### [To do]
Your copy of the listing should match it exactly, only without pictures.

.....

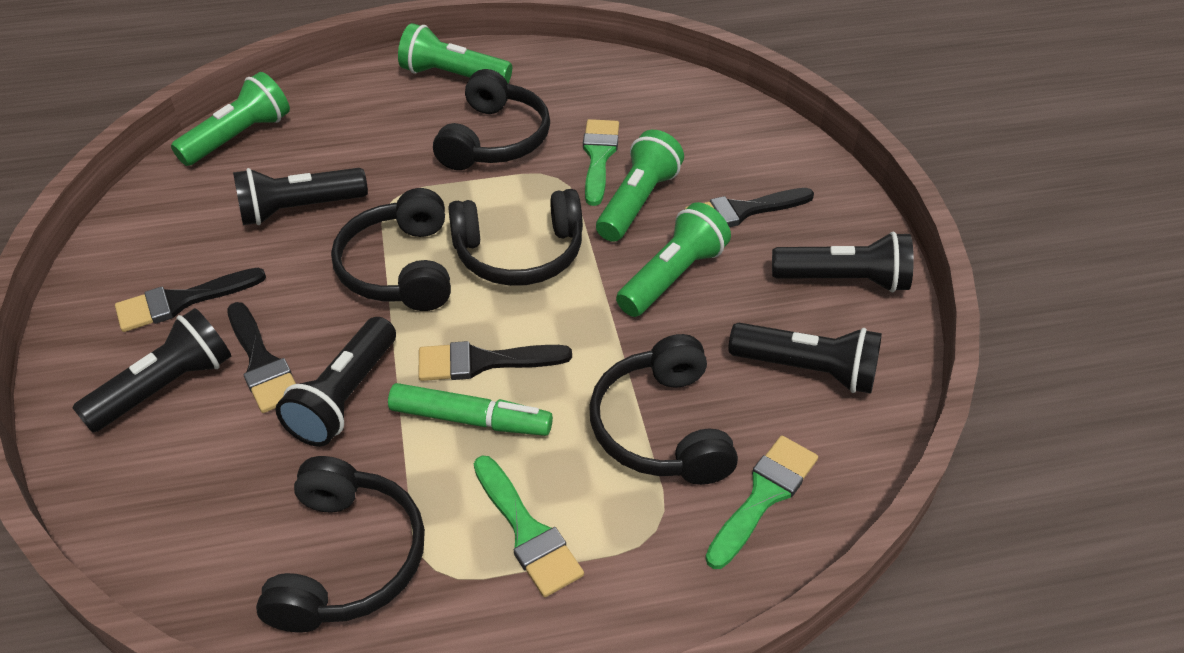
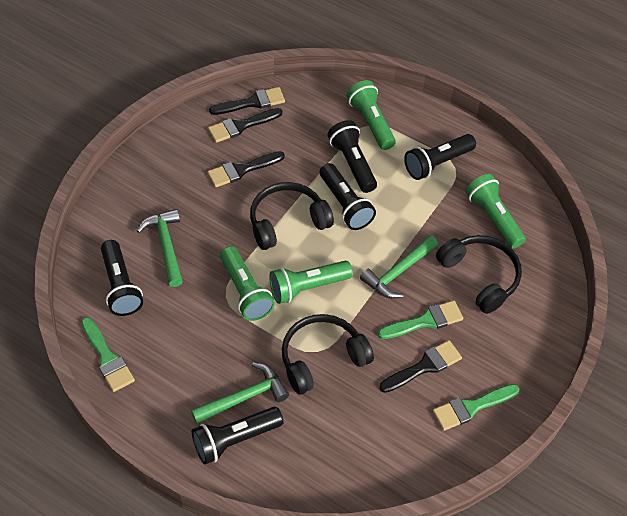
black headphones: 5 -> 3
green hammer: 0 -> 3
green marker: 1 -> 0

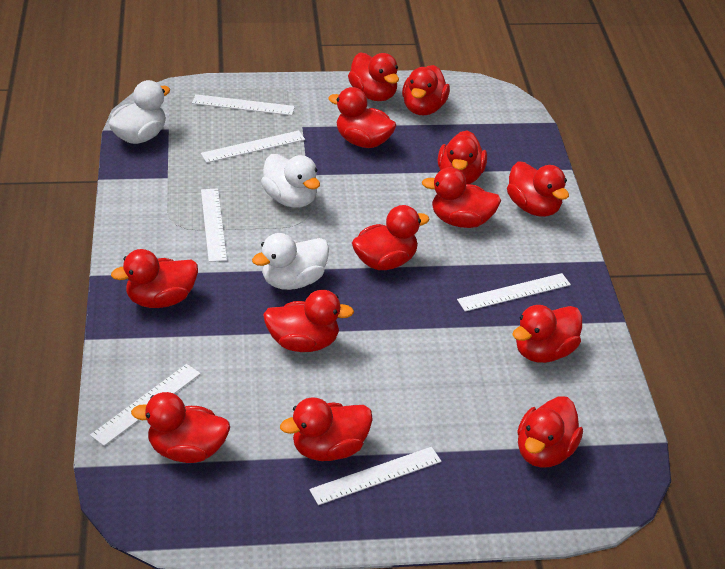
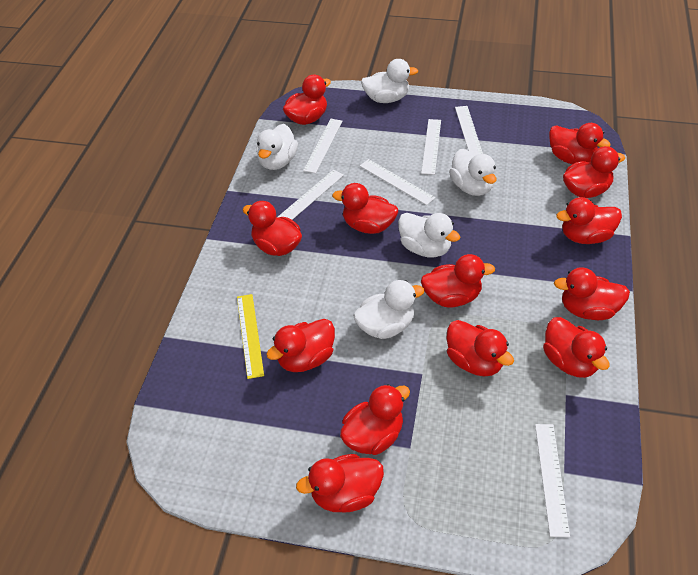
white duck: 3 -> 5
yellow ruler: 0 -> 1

.....

### [Written reply]
black headphones: 5 -> 3
green hammer: 0 -> 3
green marker: 1 -> 0

white duck: 3 -> 5
yellow ruler: 0 -> 1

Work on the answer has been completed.